Problem statement => Copy each line below as it stands, but skip any picture it contains.

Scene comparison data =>
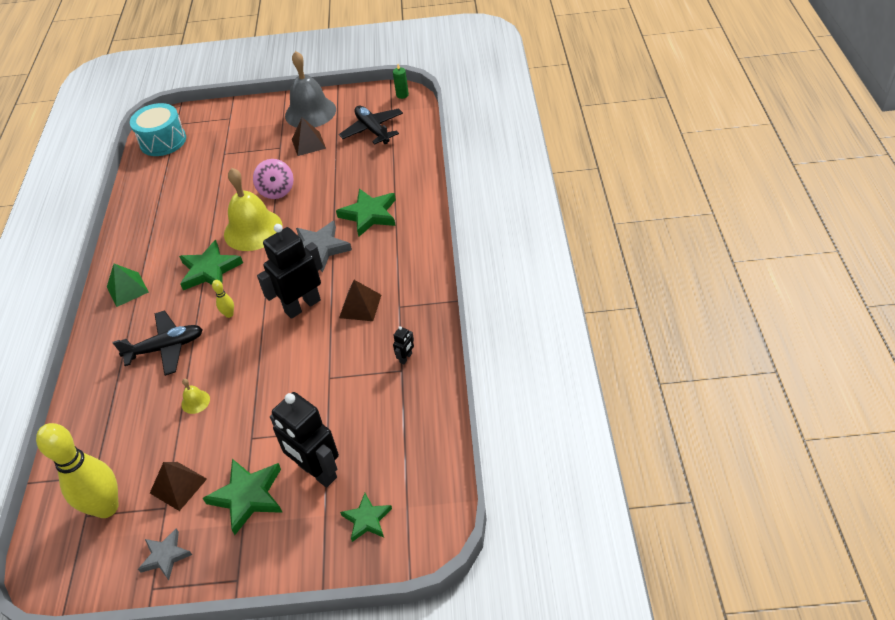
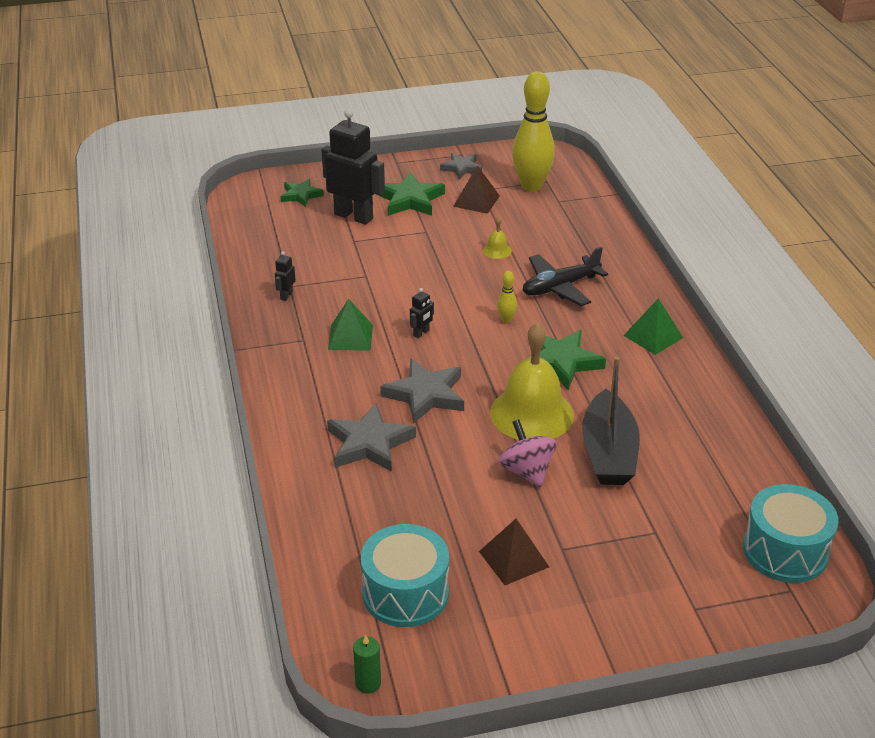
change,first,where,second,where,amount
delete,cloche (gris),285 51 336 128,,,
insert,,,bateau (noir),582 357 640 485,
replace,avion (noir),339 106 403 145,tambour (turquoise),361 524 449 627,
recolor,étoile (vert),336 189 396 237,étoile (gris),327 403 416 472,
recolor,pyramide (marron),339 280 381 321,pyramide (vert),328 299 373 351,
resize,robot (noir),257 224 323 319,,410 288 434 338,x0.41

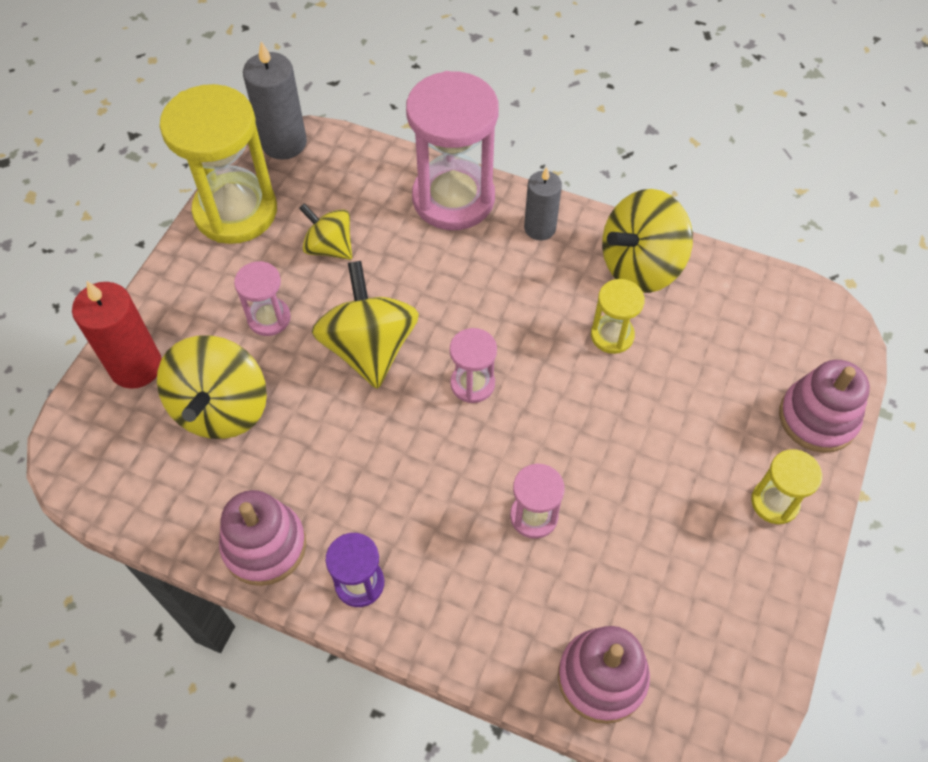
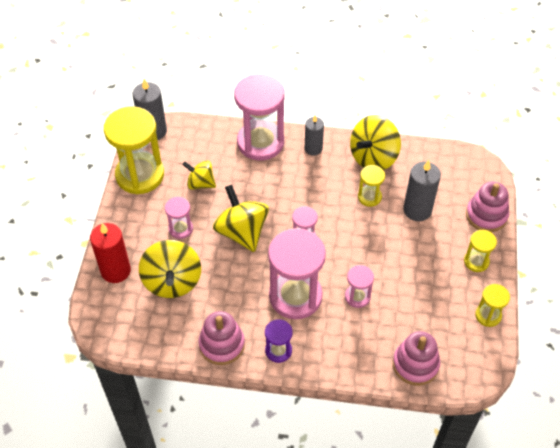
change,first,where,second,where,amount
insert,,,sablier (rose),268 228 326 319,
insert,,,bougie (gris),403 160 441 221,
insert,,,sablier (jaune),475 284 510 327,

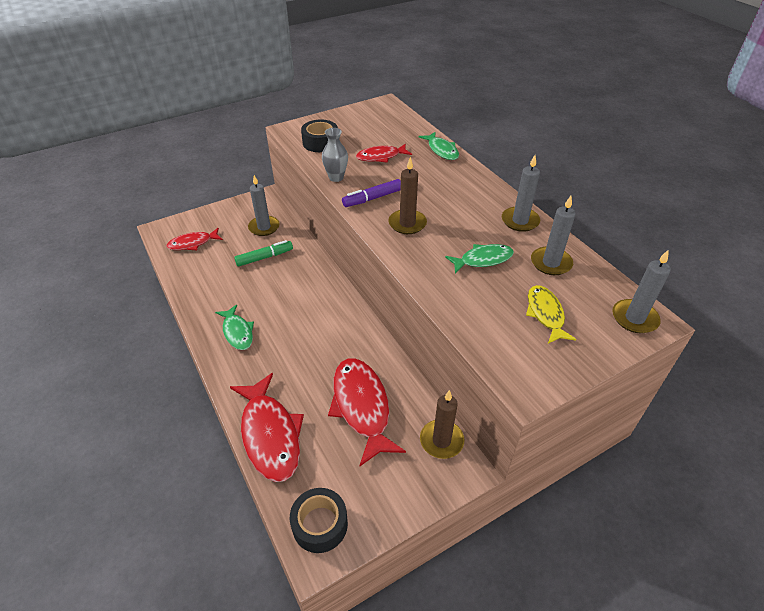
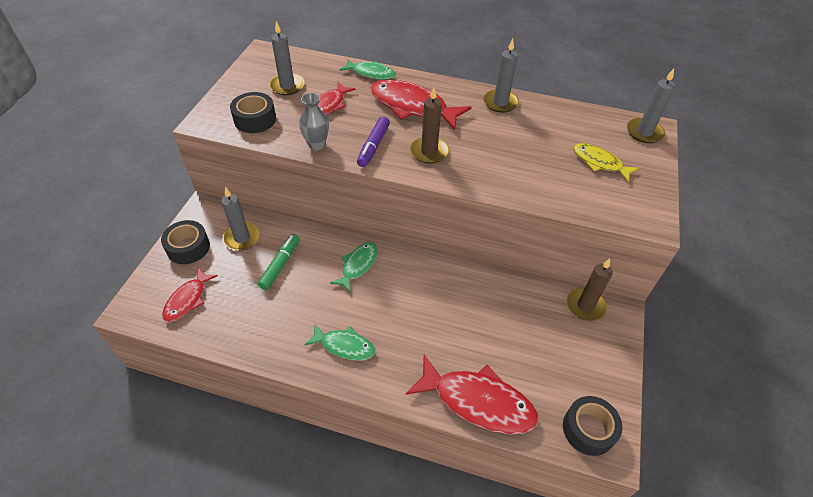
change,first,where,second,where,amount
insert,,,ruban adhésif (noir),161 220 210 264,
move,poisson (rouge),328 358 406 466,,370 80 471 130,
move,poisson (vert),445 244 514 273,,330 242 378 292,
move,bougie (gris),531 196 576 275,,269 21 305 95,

Solution to this exercise =>
change,first,where,second,where,amount
delete,cloche (gris),285 51 336 128,,,
insert,,,bateau (noir),582 357 640 485,
replace,avion (noir),339 106 403 145,tambour (turquoise),361 524 449 627,
recolor,étoile (vert),336 189 396 237,étoile (gris),327 403 416 472,
recolor,pyramide (marron),339 280 381 321,pyramide (vert),328 299 373 351,
resize,robot (noir),257 224 323 319,,410 288 434 338,x0.41

change,first,where,second,where,amount
insert,,,sablier (rose),268 228 326 319,
insert,,,bougie (gris),403 160 441 221,
insert,,,sablier (jaune),475 284 510 327,

change,first,where,second,where,amount
insert,,,ruban adhésif (noir),161 220 210 264,
move,poisson (rouge),328 358 406 466,,370 80 471 130,
move,poisson (vert),445 244 514 273,,330 242 378 292,
move,bougie (gris),531 196 576 275,,269 21 305 95,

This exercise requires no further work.